- [Description of the task]:
Each entry must come back word for word; drop the images as you go.

(Records from a collection)
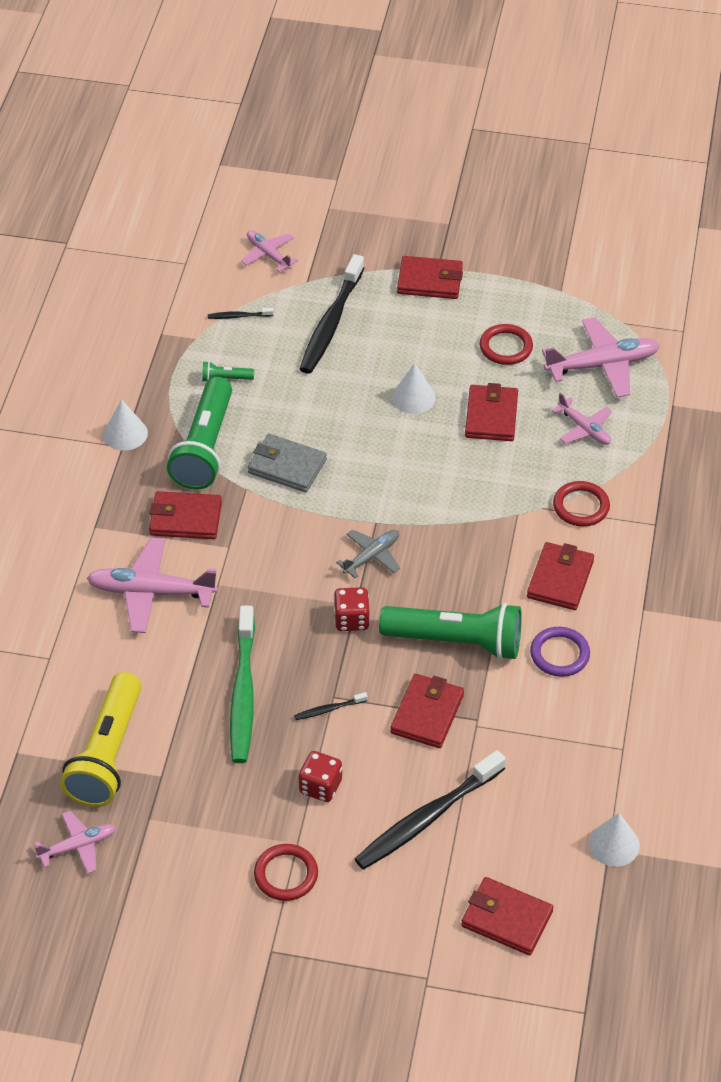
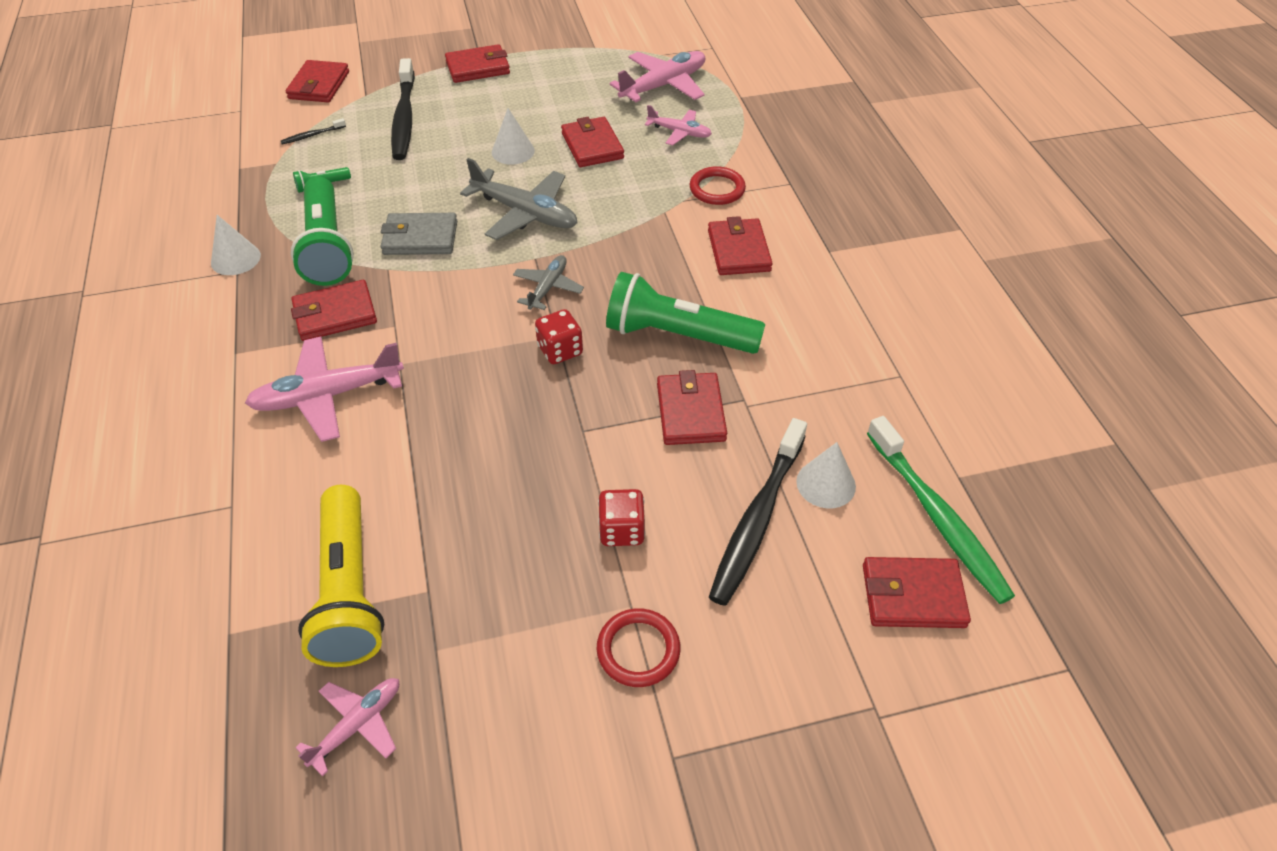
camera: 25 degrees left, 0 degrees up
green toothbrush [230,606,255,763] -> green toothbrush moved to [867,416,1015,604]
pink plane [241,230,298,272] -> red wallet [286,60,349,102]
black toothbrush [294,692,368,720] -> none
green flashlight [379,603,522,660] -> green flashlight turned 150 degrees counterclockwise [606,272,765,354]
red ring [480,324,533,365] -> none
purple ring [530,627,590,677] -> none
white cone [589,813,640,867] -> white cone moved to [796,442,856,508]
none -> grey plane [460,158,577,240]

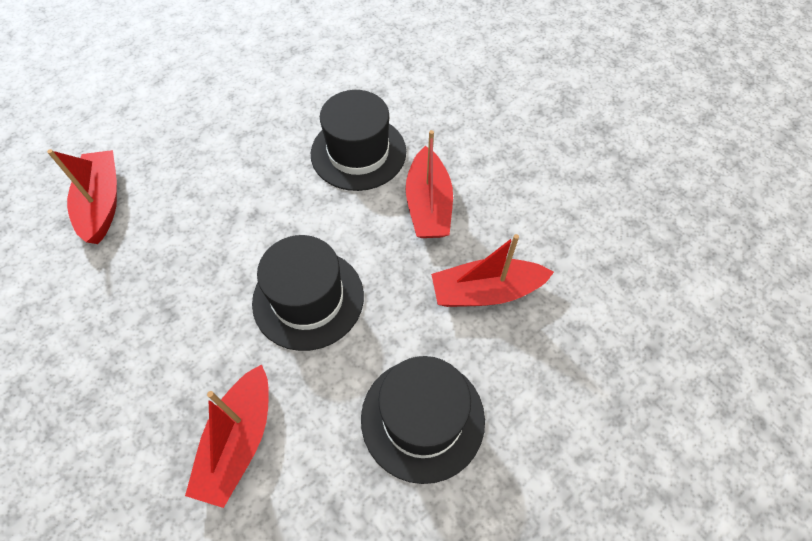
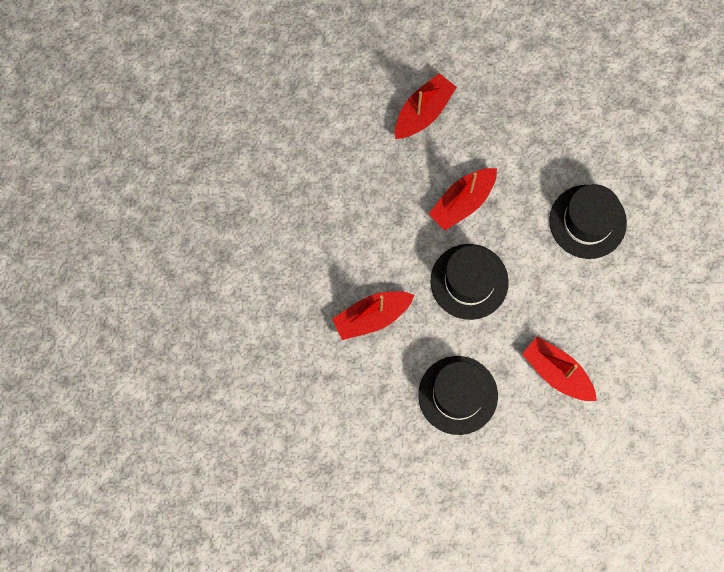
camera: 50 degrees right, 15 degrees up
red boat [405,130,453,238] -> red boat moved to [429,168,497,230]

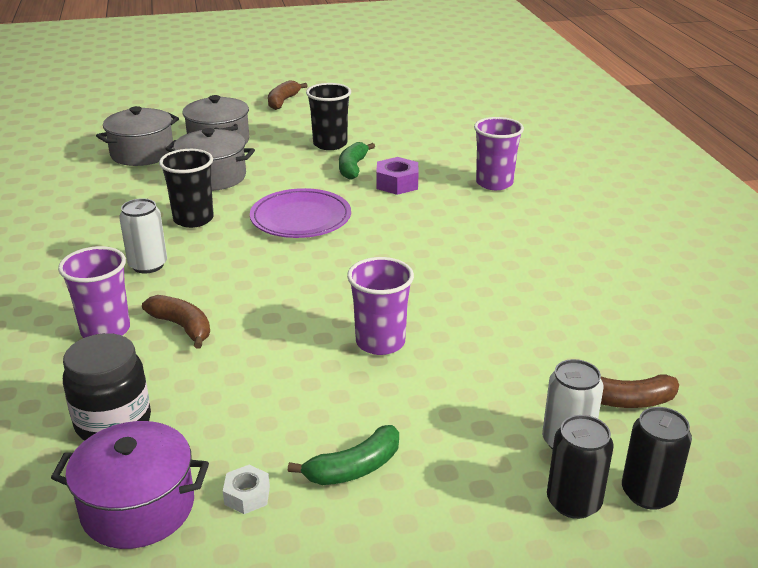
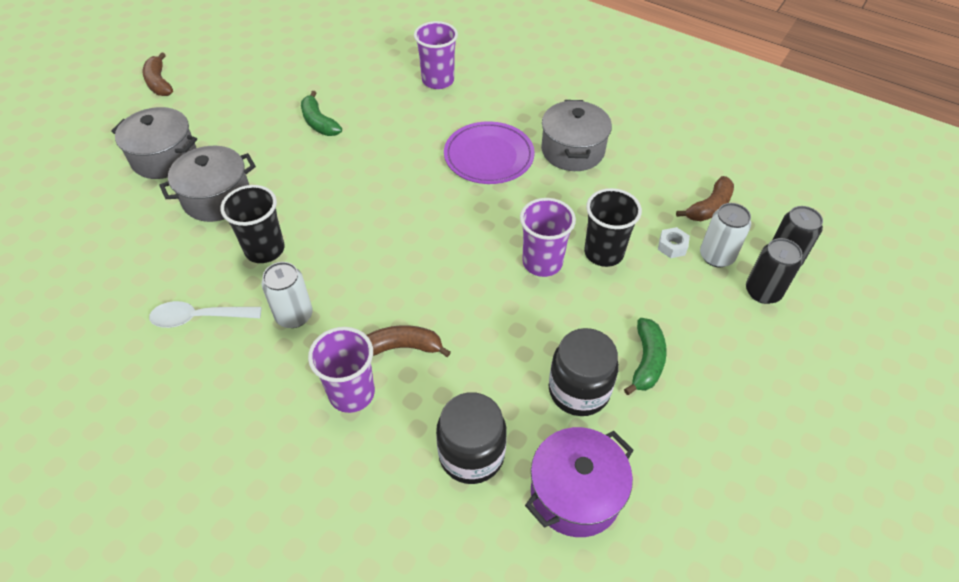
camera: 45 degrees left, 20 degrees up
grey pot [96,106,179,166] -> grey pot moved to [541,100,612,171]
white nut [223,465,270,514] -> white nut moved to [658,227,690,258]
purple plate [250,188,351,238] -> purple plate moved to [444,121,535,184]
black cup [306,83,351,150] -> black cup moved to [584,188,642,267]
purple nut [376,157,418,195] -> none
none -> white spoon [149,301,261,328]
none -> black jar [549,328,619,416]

- [Answer to this exercise]:
camera: 25 degrees left, 0 degrees up
green toothbrush [230,606,255,763] -> green toothbrush moved to [867,416,1015,604]
pink plane [241,230,298,272] -> red wallet [286,60,349,102]
black toothbrush [294,692,368,720] -> none
green flashlight [379,603,522,660] -> green flashlight turned 150 degrees counterclockwise [606,272,765,354]
red ring [480,324,533,365] -> none
purple ring [530,627,590,677] -> none
white cone [589,813,640,867] -> white cone moved to [796,442,856,508]
none -> grey plane [460,158,577,240]

camera: 50 degrees right, 15 degrees up
red boat [405,130,453,238] -> red boat moved to [429,168,497,230]

camera: 45 degrees left, 20 degrees up
grey pot [96,106,179,166] -> grey pot moved to [541,100,612,171]
white nut [223,465,270,514] -> white nut moved to [658,227,690,258]
purple plate [250,188,351,238] -> purple plate moved to [444,121,535,184]
black cup [306,83,351,150] -> black cup moved to [584,188,642,267]
purple nut [376,157,418,195] -> none
none -> white spoon [149,301,261,328]
none -> black jar [549,328,619,416]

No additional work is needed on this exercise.